→ Task:
Reproduce the lines below, swapping every occurrence of "highlighted" for "outlined" and leaving everything else unchanged. Omit the pictures from your response.

Records excerpted from a collection
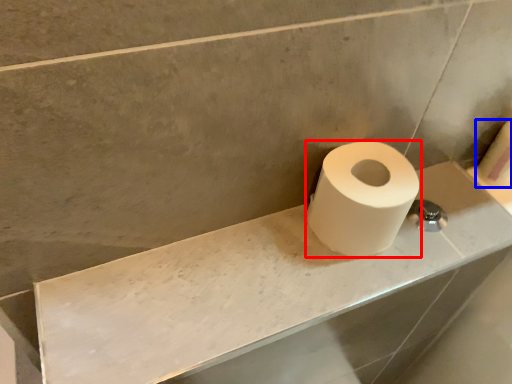
Question: Which object is closer to the camera taking this photo, toilet paper (highlighted by a red box) or toilet paper (highlighted by a blue box)?

Choices:
 (A) toilet paper
 (B) toilet paper

Answer: (A)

→ Answer box:
Question: Which object is closer to the camera taking this photo, toilet paper (outlined by a red box) or toilet paper (outlined by a blue box)?

Choices:
 (A) toilet paper
 (B) toilet paper

Answer: (A)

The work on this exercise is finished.